═══ Provided records

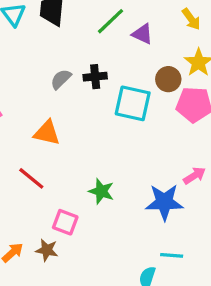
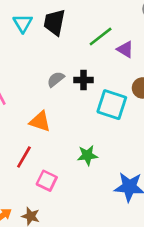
red line: (31, 178) -> (24, 157), turned 75
green star: (101, 191) -> (87, 155), moved, turned -30
pink square: (65, 222) -> (47, 181), moved

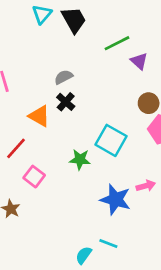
black trapezoid: (54, 22) -> (74, 20), turned 128
black cross: (84, 80) -> (66, 102), moved, turned 30
cyan square: (112, 105) -> (111, 140), moved

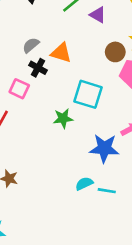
orange triangle: (39, 116) -> (61, 53), moved
pink square: (34, 177) -> (19, 89), moved
cyan semicircle: (84, 255) -> (84, 184), moved, turned 42

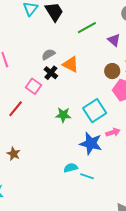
purple triangle: (98, 15) -> (114, 40), moved
cyan square: (88, 94) -> (95, 111), moved, turned 30

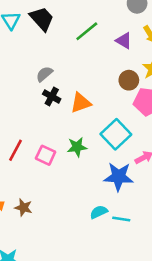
orange triangle: (71, 64) -> (81, 103), moved, turned -36
pink square: (34, 86) -> (46, 155), moved

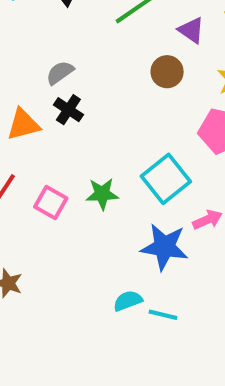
brown circle: (129, 80) -> (167, 72), moved
orange triangle: (81, 103) -> (23, 124), moved

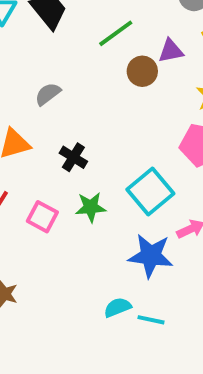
purple triangle: (191, 30) -> (171, 51), turned -44
brown circle: (167, 72) -> (142, 71), moved
black cross: (68, 110) -> (73, 157), moved

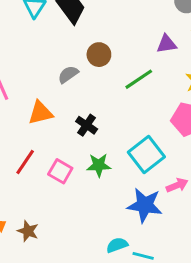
green line: (116, 33) -> (139, 79), moved
brown circle: (142, 71) -> (99, 55), moved

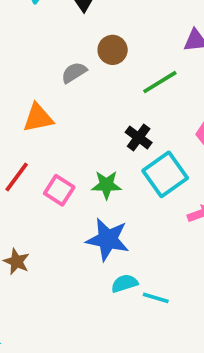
black cross: (87, 125) -> (139, 137), moved
blue star: (145, 205) -> (108, 239), moved

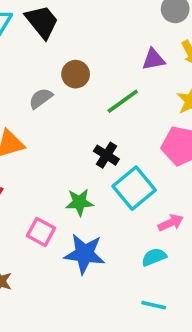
pink square: (59, 190) -> (41, 232), moved
cyan semicircle: (124, 283) -> (154, 257), moved
cyan line: (156, 298) -> (154, 305), moved

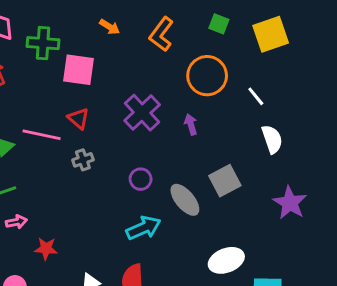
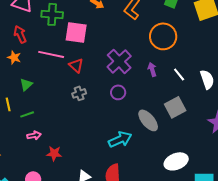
white line: (256, 96) -> (179, 74), moved
pink line: (42, 135) -> (51, 54), moved
purple circle: (141, 179) -> (118, 92), moved

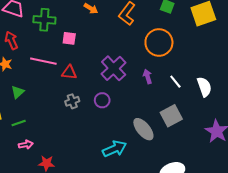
pink square: (76, 32) -> (69, 38), size x0.6
red triangle: (76, 65) -> (69, 72), turned -35
purple circle: (118, 92) -> (102, 100), moved

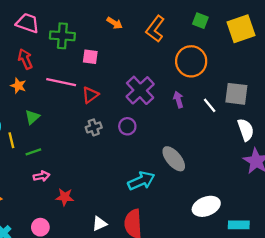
red triangle: (69, 72) -> (90, 95), turned -42
white semicircle: (204, 87) -> (246, 130), moved
gray square: (171, 116) -> (236, 94), moved, turned 35

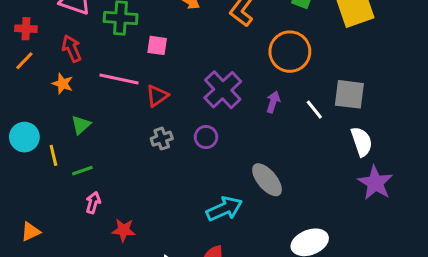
purple arrow: (178, 100) -> (273, 102), turned 35
pink arrow: (41, 176) -> (93, 203), turned -63

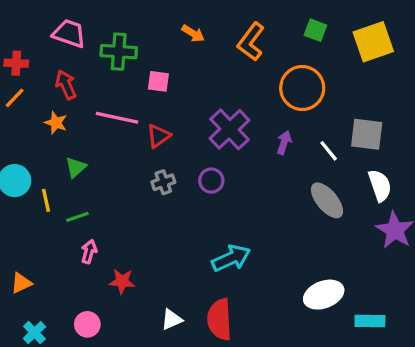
gray ellipse: (267, 180) -> (327, 200), moved

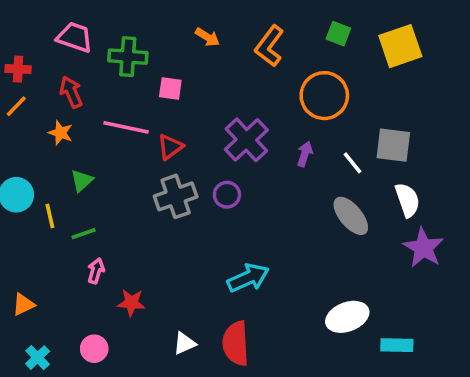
gray cross: (163, 182) -> (176, 196), size x1.6

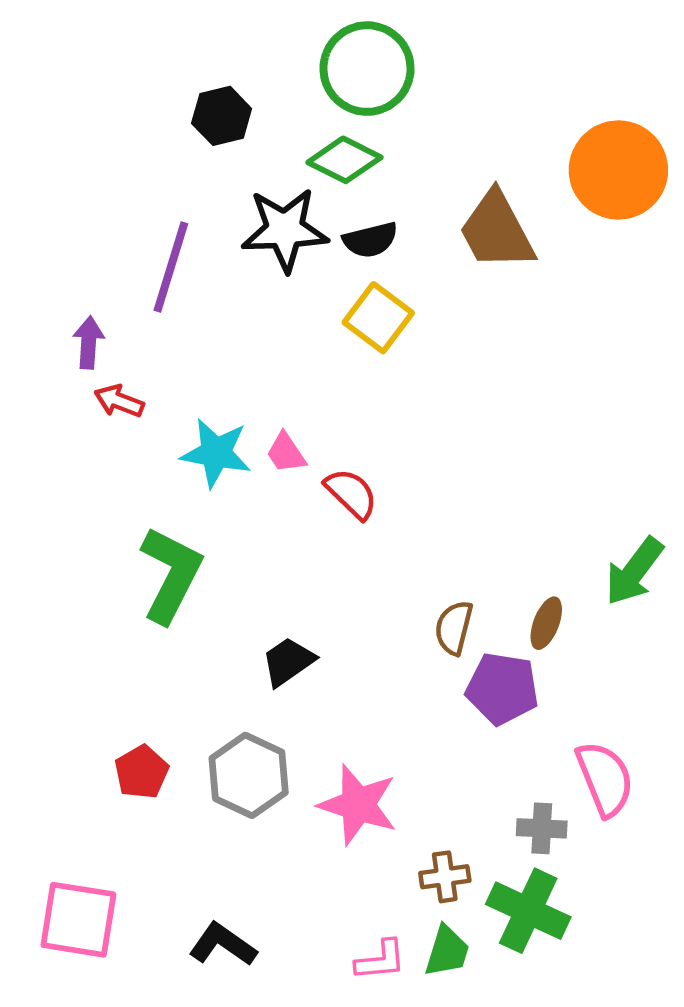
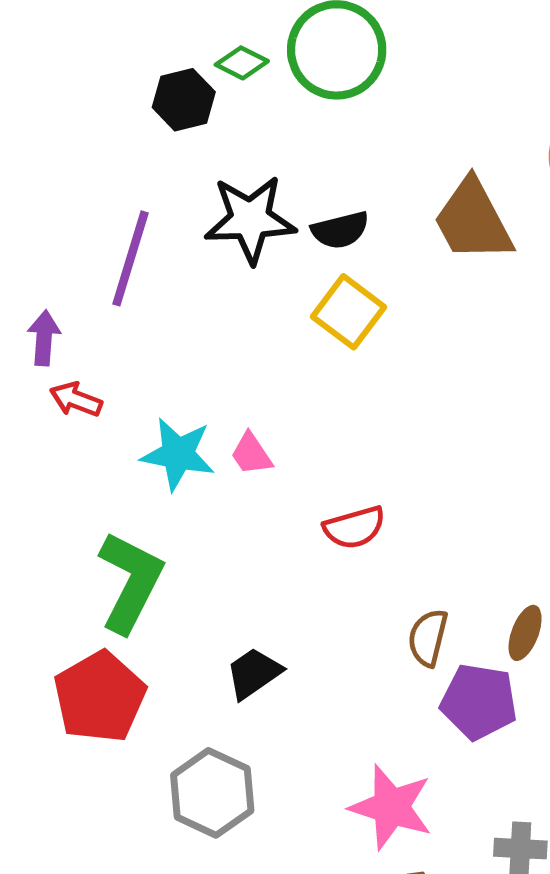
green diamond: (344, 160) -> (242, 63), moved, size x0.7
red semicircle: (351, 494) -> (354, 527), moved, turned 120
red pentagon: (142, 772) -> (100, 697), moved, size x1.6
pink star: (358, 805) -> (391, 807), moved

══════

Reproduce the material above exactly, first line through the line that contains "black cross: (68, 110) -> (73, 157), moved", minus the pictures.

(Answer section):
red line: (31, 178) -> (24, 157), turned 75
green star: (101, 191) -> (87, 155), moved, turned -30
pink square: (65, 222) -> (47, 181), moved

black trapezoid: (54, 22) -> (74, 20), turned 128
black cross: (84, 80) -> (66, 102), moved, turned 30
cyan square: (112, 105) -> (111, 140), moved

orange triangle: (39, 116) -> (61, 53), moved
pink square: (34, 177) -> (19, 89), moved
cyan semicircle: (84, 255) -> (84, 184), moved, turned 42

purple triangle: (98, 15) -> (114, 40), moved
cyan square: (88, 94) -> (95, 111), moved, turned 30

orange triangle: (71, 64) -> (81, 103), moved, turned -36
pink square: (34, 86) -> (46, 155), moved

brown circle: (129, 80) -> (167, 72), moved
orange triangle: (81, 103) -> (23, 124), moved

purple triangle: (191, 30) -> (171, 51), turned -44
brown circle: (167, 72) -> (142, 71), moved
black cross: (68, 110) -> (73, 157), moved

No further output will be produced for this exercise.